Prompt: In the records below, repeat exactly the lines between the line holding "orange heart: 3 -> 1" and the line holding "yellow tree: 3 -> 2", inclusive, and drop the pictures.

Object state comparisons

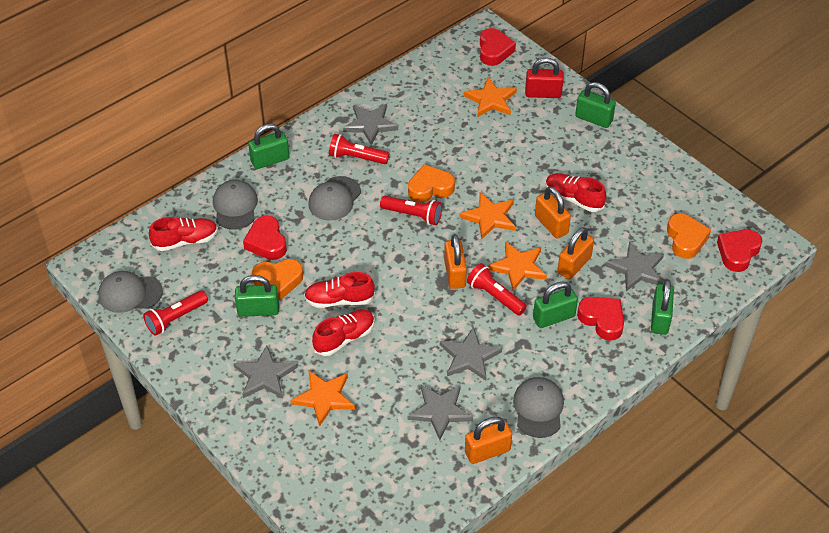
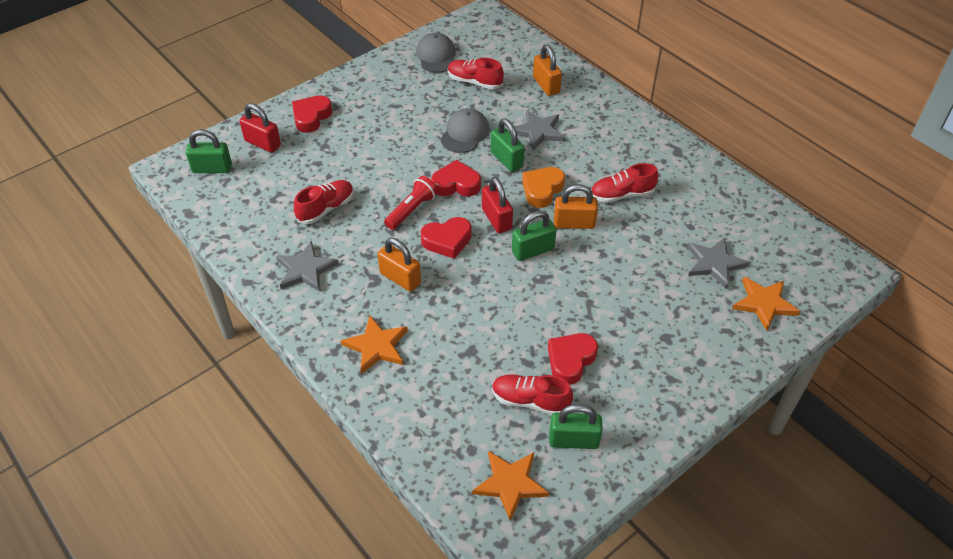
green padlock: 5 -> 4
grey cap: 4 -> 2
grey star: 5 -> 3
orange heart: 3 -> 1
orange padlock: 4 -> 3
orange star: 4 -> 3
red flashlight: 4 -> 1
red padlock: 1 -> 2

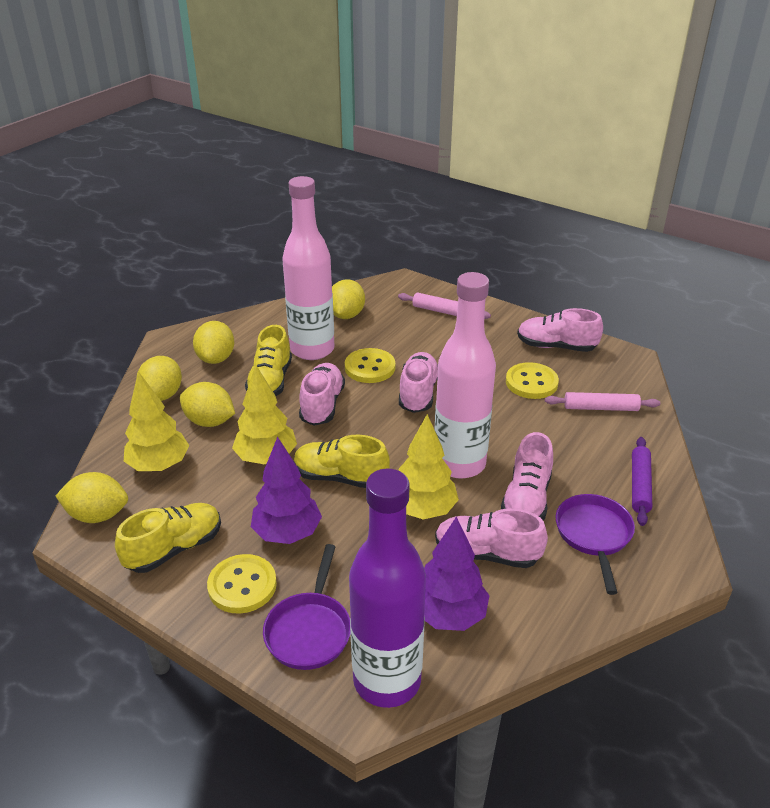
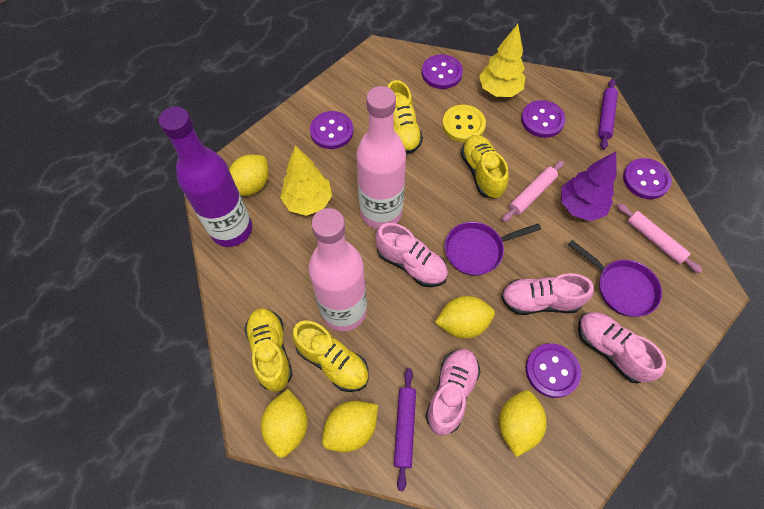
pink shoe: 5 -> 4
purple button: 0 -> 5
purple rolling pin: 1 -> 2
purple tree: 2 -> 1
yellow button: 3 -> 1
yellow shoe: 3 -> 4
yellow tree: 3 -> 2

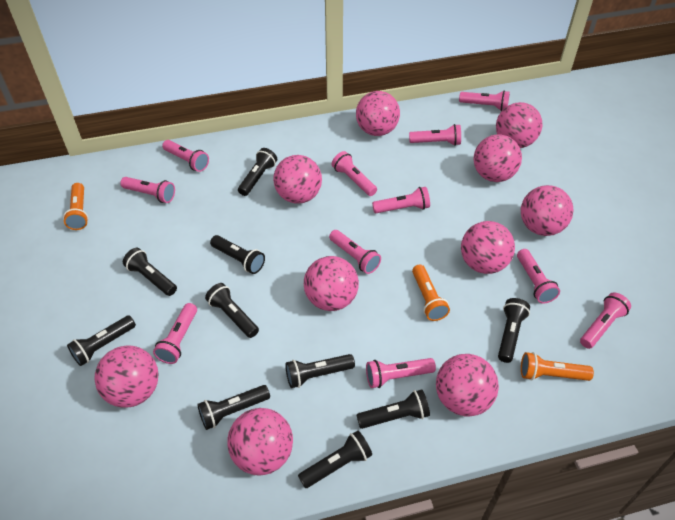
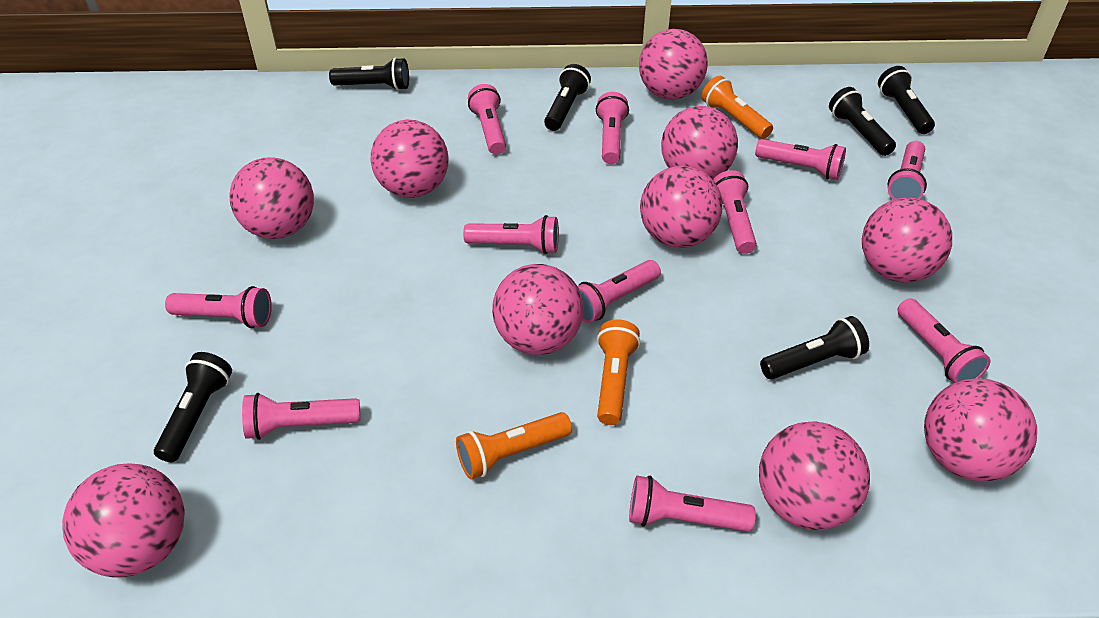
black flashlight: 10 -> 6

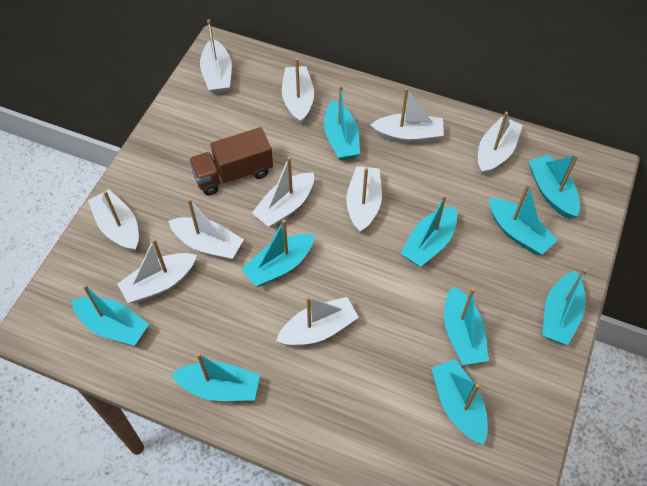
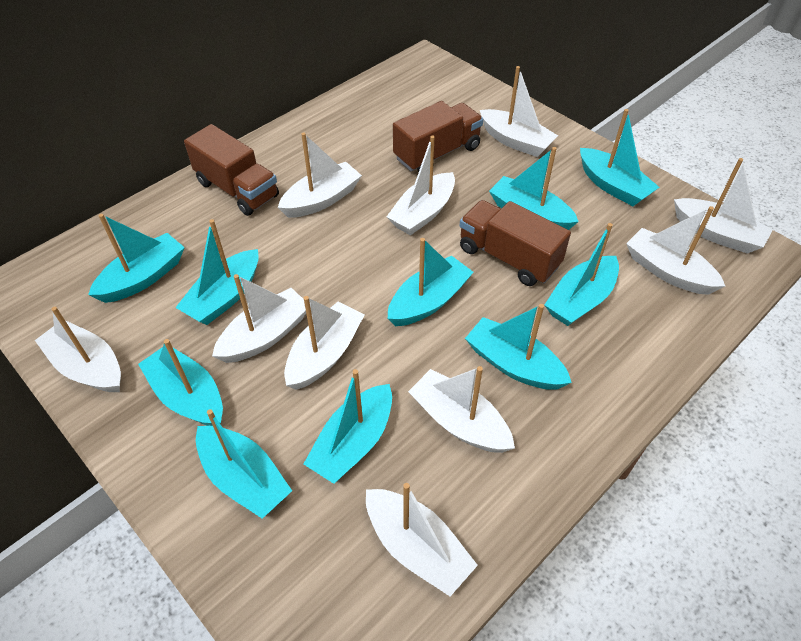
brown truck: 1 -> 3

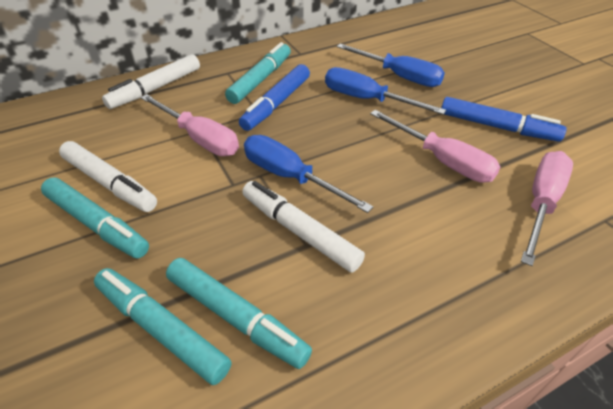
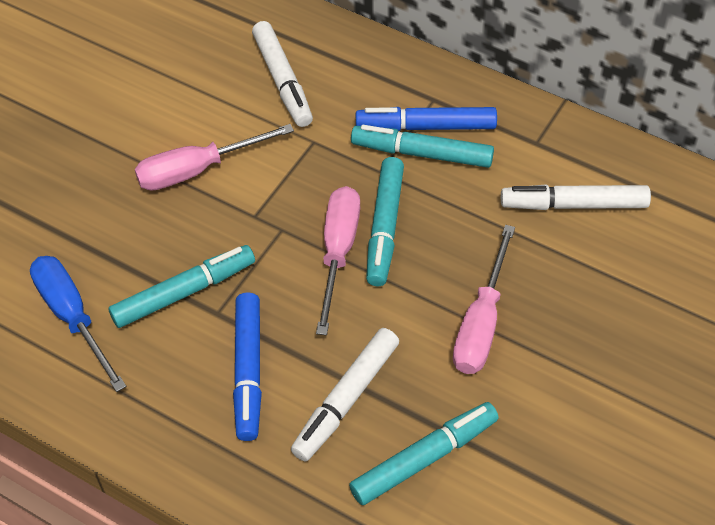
blue screwdriver: 3 -> 1

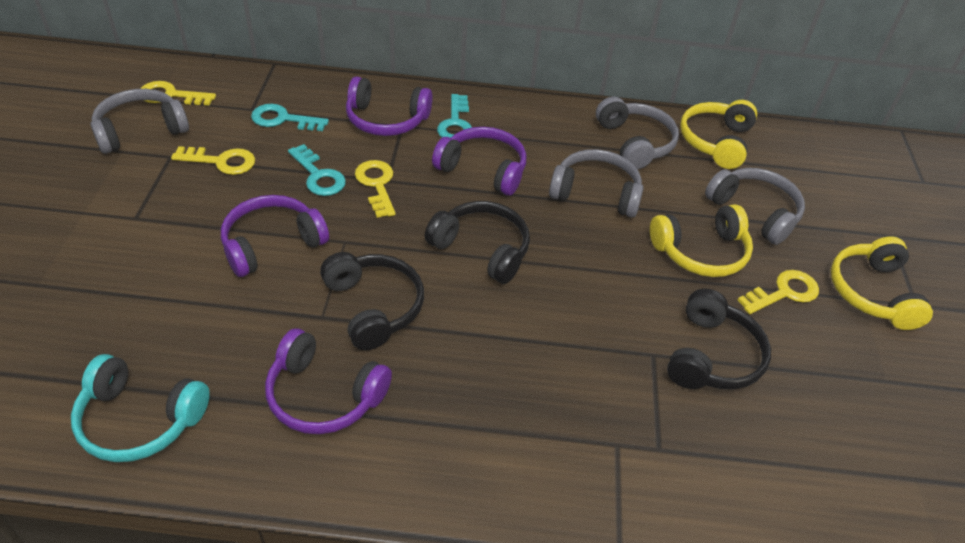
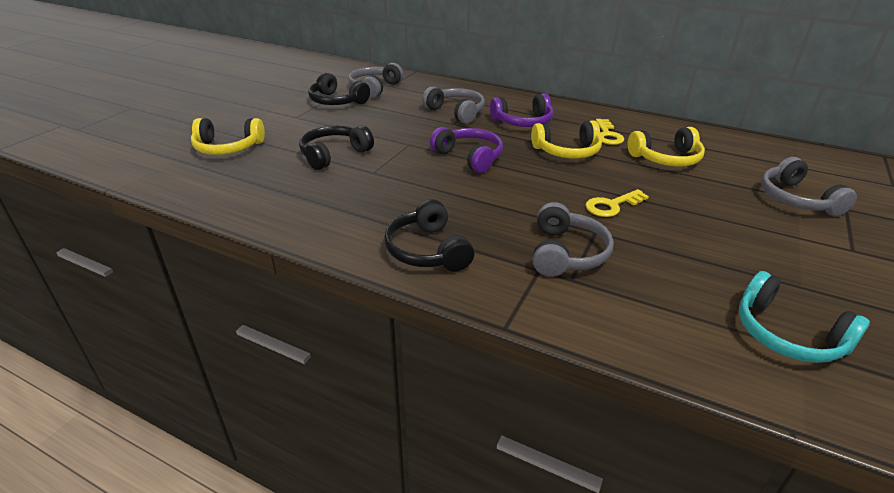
purple headphones: 4 -> 2
turquoise key: 3 -> 0
yellow key: 4 -> 2

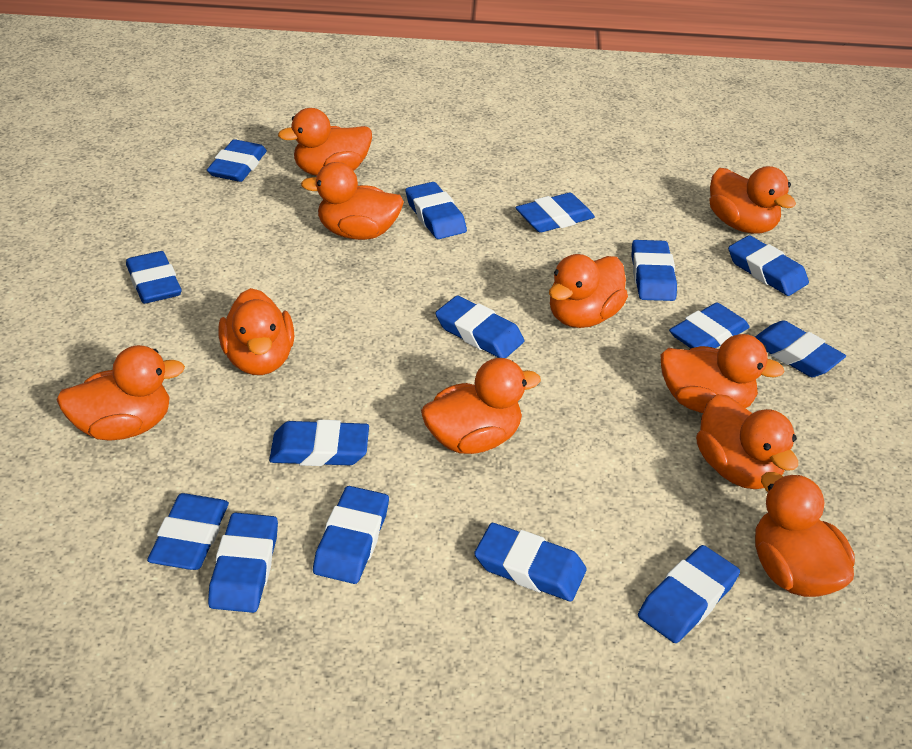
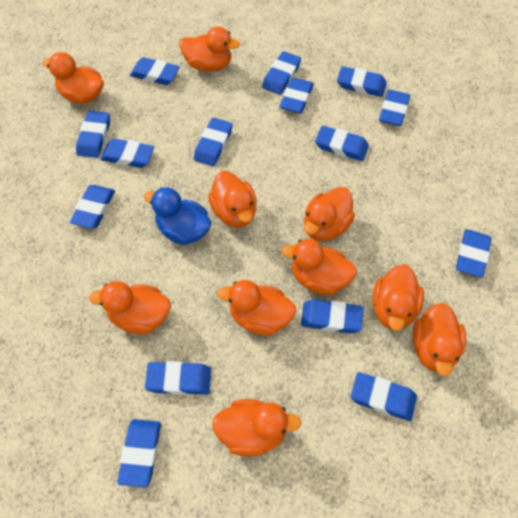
blue duck: 0 -> 1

Task solution:
orange heart: 3 -> 1
orange padlock: 4 -> 3
orange star: 4 -> 3
red flashlight: 4 -> 1
red padlock: 1 -> 2

pink shoe: 5 -> 4
purple button: 0 -> 5
purple rolling pin: 1 -> 2
purple tree: 2 -> 1
yellow button: 3 -> 1
yellow shoe: 3 -> 4
yellow tree: 3 -> 2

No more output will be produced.